Collect every line of the listing below that contains the string "right", treating uppercase and lowercase letters as distinct.

== Material provided ==

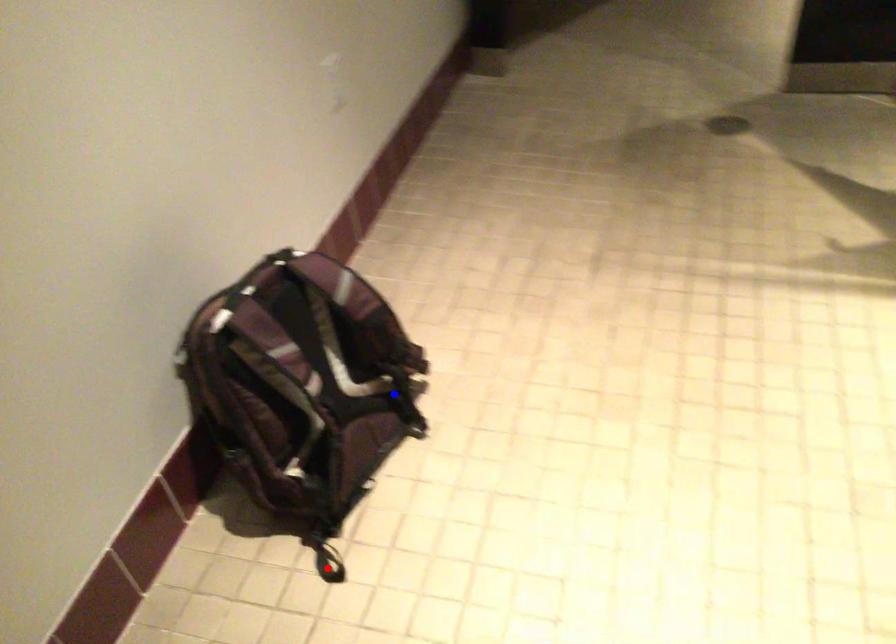
Question: Which of the two points in the image is closer to the camera?

Choices:
 (A) Blue point is closer.
 (B) Red point is closer.

Answer: (B)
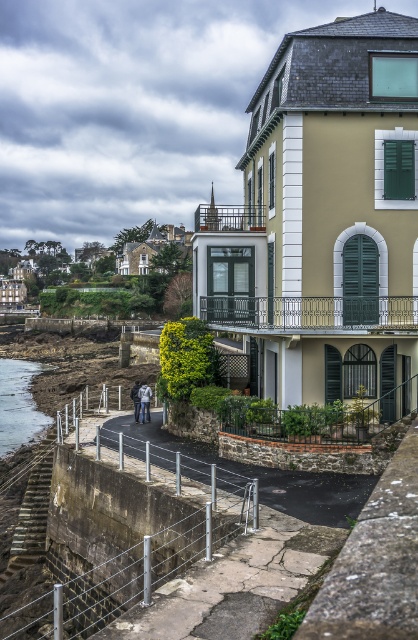
Question: Among these objects, which one is farthest from the camera?

Choices:
 (A) green matte shutter at center-right
 (B) green matte shutter at upper right
 (C) denim jacket at lower left
 (D) dark gray jacket at lower center

Answer: (D)

Question: Is green matte shutter at center-right wider than green matte shutter at upper right?

Choices:
 (A) no
 (B) yes

Answer: (B)

Question: Can you confirm if green matte shutter at center-right is positioned above dark gray jacket at lower center?

Choices:
 (A) no
 (B) yes

Answer: (B)

Question: Estimate the real-world distances between objects in this image. Which object is closer to the green matte shutter at upper right?

Choices:
 (A) green matte shutter at center-right
 (B) denim jacket at lower left
 (C) clear water at lower left

Answer: (A)

Question: Can you confirm if green matte shutter at center-right is wider than dark gray jacket at lower center?

Choices:
 (A) no
 (B) yes

Answer: (A)

Question: Which point is closer to the camera taking this photo?

Choices:
 (A) (140, 403)
 (B) (22, 428)
 (C) (349, 314)

Answer: (C)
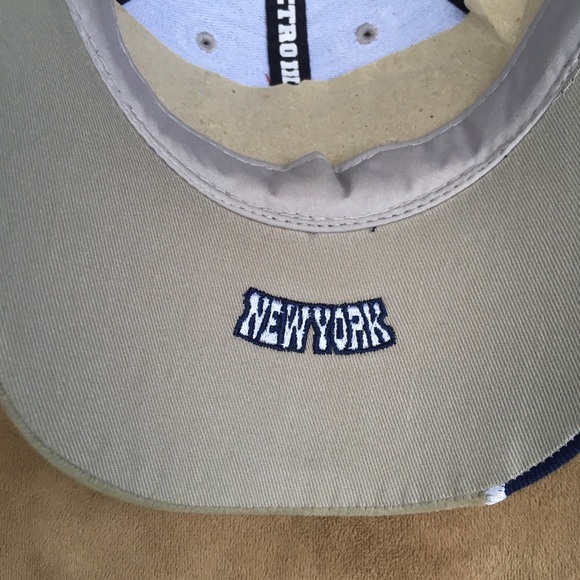
Find the location of a particular element. The height and width of the screenshot is (580, 580). vent holes is located at coordinates (206, 44), (369, 32).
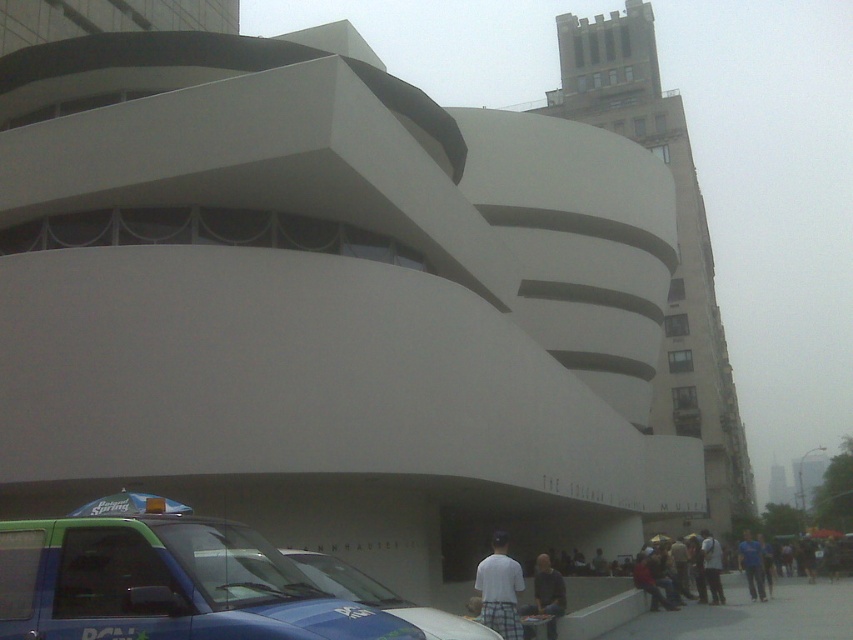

===

» **Task result**
 (A) green matte shutter at center-right
 (B) green matte shutter at upper right
Question: Is green matte shutter at center-right wider than green matte shutter at upper right?
Question: Can you confirm if green matte shutter at center-right is positioned above dark gray jacket at lower center?
Question: Estimate the real-world distances between objects in this image. Which object is closer to the green matte shutter at upper right?
 (A) green matte shutter at center-right
Question: Can you confirm if green matte shutter at center-right is wider than dark gray jacket at lower center?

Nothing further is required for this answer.